### Records for this task ###

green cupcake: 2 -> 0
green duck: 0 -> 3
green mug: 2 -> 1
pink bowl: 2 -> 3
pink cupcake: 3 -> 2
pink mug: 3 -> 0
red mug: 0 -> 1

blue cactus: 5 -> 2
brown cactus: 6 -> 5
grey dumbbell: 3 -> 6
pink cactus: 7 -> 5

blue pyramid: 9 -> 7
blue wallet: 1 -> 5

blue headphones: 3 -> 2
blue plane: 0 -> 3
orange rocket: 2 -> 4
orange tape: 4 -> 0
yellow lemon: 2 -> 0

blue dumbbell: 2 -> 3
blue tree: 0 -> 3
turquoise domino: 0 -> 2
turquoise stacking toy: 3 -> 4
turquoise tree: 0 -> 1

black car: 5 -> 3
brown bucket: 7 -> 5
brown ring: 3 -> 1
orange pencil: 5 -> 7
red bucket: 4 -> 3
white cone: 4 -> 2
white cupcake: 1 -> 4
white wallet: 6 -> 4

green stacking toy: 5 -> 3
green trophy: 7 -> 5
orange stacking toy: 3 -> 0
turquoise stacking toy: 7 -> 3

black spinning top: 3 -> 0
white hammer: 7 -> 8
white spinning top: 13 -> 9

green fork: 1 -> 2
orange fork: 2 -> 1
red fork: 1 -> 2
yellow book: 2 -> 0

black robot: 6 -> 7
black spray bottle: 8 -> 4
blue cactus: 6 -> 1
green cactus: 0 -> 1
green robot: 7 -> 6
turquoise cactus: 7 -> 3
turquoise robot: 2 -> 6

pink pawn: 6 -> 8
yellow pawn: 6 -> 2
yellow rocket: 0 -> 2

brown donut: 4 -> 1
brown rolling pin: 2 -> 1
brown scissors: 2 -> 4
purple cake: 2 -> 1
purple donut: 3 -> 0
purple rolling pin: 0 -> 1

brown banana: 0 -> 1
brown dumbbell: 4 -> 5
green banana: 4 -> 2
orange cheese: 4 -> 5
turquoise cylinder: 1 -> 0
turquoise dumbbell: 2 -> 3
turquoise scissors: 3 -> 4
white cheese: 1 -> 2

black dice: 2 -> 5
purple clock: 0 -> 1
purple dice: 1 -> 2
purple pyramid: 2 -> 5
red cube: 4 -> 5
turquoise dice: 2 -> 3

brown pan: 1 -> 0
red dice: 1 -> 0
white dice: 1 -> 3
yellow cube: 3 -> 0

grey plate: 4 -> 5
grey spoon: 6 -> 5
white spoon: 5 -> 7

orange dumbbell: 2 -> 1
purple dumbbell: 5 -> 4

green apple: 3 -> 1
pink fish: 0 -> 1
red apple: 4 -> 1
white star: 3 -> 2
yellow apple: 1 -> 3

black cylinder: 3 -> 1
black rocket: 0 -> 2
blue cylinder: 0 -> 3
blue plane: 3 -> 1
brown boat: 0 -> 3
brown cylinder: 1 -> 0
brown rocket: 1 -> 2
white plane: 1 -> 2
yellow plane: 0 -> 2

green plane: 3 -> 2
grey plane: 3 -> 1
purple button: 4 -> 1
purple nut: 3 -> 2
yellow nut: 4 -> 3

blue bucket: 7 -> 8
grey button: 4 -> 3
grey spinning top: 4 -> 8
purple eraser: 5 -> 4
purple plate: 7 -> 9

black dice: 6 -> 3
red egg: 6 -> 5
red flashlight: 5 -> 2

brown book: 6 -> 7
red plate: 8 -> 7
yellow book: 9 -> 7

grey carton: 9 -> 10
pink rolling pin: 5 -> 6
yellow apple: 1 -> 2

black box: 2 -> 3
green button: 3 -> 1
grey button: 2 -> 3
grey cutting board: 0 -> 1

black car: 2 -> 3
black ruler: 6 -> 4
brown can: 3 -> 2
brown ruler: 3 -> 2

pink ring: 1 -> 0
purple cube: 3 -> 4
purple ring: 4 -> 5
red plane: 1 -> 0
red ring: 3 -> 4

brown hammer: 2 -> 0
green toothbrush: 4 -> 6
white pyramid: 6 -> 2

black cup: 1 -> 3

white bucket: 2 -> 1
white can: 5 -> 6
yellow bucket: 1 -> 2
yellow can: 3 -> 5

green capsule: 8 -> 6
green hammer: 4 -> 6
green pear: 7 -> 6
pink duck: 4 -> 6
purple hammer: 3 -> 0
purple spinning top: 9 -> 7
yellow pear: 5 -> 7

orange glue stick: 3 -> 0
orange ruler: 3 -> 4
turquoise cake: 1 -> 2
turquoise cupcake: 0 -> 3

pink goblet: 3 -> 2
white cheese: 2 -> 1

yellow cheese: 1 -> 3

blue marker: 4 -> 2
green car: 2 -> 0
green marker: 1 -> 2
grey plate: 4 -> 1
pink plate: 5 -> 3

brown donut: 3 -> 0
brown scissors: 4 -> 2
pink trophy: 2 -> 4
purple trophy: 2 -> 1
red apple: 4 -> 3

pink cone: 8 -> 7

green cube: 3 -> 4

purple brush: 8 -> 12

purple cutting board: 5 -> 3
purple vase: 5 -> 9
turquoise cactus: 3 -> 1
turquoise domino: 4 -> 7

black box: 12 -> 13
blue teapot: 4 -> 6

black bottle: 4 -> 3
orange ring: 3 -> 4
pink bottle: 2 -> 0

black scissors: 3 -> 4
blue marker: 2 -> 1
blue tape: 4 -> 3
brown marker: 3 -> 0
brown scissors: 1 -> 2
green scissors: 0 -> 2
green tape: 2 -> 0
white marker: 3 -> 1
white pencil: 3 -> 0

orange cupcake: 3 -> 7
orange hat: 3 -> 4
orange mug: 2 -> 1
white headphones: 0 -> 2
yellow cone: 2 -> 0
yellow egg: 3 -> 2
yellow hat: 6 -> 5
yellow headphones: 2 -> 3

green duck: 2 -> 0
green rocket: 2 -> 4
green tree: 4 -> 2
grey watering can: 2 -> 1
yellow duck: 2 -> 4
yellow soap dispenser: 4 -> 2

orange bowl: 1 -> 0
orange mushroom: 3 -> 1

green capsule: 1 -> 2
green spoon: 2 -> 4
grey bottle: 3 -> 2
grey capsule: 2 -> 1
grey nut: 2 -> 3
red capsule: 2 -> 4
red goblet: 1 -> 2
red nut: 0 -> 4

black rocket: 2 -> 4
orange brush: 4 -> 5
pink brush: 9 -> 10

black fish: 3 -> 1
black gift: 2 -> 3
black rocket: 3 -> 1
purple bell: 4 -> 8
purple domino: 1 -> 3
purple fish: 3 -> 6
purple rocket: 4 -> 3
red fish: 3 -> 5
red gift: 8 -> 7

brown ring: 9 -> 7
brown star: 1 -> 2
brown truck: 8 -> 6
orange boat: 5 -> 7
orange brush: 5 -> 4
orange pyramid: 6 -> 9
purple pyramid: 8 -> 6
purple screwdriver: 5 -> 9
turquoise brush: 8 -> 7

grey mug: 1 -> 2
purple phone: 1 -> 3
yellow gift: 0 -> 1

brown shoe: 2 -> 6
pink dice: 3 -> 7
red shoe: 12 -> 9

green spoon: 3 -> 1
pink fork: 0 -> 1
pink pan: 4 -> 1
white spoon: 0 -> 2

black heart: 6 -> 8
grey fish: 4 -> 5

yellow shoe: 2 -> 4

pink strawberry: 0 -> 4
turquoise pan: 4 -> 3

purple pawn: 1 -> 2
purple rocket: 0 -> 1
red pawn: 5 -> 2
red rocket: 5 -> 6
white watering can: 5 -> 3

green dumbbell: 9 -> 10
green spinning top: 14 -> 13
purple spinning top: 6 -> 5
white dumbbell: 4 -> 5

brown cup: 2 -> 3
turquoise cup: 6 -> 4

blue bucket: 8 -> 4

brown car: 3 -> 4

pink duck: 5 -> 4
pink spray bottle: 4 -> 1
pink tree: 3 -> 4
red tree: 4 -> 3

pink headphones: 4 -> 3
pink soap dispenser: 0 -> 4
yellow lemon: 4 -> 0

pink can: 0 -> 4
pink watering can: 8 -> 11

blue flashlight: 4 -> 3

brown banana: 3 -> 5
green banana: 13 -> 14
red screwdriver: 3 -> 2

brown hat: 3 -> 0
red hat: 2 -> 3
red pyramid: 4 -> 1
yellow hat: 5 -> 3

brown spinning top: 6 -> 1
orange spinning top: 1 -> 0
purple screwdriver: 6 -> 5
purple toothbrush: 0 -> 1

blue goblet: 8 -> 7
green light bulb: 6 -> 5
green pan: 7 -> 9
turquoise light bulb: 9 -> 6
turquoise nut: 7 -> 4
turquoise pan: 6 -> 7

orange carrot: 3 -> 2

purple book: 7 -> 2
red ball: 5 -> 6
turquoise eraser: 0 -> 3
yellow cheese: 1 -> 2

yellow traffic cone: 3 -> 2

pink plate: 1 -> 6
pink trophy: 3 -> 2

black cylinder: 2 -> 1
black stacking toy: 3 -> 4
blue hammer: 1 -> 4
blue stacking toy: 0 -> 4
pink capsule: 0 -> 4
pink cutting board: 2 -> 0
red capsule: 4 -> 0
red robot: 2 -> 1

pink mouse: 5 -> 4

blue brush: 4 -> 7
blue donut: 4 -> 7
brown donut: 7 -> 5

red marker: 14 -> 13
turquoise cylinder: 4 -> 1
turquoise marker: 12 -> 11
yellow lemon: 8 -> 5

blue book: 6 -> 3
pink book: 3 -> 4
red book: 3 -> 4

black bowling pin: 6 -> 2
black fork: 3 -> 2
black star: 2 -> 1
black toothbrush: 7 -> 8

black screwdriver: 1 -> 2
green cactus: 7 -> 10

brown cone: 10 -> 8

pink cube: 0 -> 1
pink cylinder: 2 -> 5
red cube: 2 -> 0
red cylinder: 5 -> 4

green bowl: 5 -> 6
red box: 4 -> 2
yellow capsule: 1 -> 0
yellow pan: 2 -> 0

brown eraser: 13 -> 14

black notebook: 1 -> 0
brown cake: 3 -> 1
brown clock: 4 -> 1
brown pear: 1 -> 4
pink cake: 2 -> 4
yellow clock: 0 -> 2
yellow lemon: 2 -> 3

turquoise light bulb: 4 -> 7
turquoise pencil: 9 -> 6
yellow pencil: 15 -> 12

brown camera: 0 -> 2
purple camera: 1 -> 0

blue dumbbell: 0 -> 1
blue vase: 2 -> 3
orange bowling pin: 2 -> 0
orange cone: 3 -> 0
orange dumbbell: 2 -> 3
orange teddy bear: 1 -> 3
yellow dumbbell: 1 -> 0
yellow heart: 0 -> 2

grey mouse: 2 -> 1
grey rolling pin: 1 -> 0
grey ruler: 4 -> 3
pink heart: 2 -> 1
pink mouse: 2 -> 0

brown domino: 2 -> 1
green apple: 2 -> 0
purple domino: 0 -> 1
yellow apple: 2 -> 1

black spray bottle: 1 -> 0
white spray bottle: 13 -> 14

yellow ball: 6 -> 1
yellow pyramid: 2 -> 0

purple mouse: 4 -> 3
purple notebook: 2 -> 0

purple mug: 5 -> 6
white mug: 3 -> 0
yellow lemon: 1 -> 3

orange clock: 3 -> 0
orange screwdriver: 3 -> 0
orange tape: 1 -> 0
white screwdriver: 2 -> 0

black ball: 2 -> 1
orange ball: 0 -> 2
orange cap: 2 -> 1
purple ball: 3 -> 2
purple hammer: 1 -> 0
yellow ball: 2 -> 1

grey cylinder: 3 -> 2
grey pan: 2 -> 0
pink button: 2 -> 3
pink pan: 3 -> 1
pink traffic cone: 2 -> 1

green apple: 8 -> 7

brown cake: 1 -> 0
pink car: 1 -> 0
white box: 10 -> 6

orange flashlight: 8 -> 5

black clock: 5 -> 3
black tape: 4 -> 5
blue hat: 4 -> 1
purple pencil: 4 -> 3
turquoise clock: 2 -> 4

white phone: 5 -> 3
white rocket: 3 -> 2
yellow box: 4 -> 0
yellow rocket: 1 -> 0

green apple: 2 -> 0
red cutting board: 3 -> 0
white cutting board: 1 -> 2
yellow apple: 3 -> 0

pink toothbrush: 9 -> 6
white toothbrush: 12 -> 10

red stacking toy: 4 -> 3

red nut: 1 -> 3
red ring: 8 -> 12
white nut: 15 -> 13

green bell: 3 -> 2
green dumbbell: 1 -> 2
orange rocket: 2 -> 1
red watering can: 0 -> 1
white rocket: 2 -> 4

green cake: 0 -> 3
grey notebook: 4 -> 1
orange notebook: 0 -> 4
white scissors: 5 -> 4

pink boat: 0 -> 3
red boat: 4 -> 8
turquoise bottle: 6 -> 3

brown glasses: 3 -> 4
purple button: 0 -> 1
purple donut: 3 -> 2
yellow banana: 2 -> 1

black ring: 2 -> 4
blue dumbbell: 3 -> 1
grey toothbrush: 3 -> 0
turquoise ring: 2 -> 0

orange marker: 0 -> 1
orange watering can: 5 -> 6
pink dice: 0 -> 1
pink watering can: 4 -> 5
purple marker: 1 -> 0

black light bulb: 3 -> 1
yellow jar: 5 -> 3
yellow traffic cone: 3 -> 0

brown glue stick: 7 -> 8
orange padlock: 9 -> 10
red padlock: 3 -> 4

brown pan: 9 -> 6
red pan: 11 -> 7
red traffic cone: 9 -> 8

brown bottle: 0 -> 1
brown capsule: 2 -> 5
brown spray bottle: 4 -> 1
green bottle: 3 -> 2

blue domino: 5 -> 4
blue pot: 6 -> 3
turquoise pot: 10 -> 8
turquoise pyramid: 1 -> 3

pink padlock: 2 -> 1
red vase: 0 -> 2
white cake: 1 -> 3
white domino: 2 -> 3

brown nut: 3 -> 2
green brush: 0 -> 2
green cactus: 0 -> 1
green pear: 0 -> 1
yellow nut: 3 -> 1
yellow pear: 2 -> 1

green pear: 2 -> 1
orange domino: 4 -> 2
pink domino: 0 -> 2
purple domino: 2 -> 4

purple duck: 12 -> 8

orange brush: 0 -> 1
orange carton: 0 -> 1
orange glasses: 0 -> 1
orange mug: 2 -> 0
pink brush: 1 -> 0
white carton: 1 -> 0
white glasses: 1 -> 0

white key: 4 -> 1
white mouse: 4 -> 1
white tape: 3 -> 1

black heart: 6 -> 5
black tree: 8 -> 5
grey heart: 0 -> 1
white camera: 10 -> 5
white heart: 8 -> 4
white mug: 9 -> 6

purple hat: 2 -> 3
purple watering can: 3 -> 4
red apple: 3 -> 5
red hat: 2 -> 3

###

With the line holding "purple hammer: 1 -> 0" as the first and the line holding "purple pencil: 4 -> 3" as the last, set down that range of the entries above exactly, and nothing else.

purple hammer: 1 -> 0
yellow ball: 2 -> 1

grey cylinder: 3 -> 2
grey pan: 2 -> 0
pink button: 2 -> 3
pink pan: 3 -> 1
pink traffic cone: 2 -> 1

green apple: 8 -> 7

brown cake: 1 -> 0
pink car: 1 -> 0
white box: 10 -> 6

orange flashlight: 8 -> 5

black clock: 5 -> 3
black tape: 4 -> 5
blue hat: 4 -> 1
purple pencil: 4 -> 3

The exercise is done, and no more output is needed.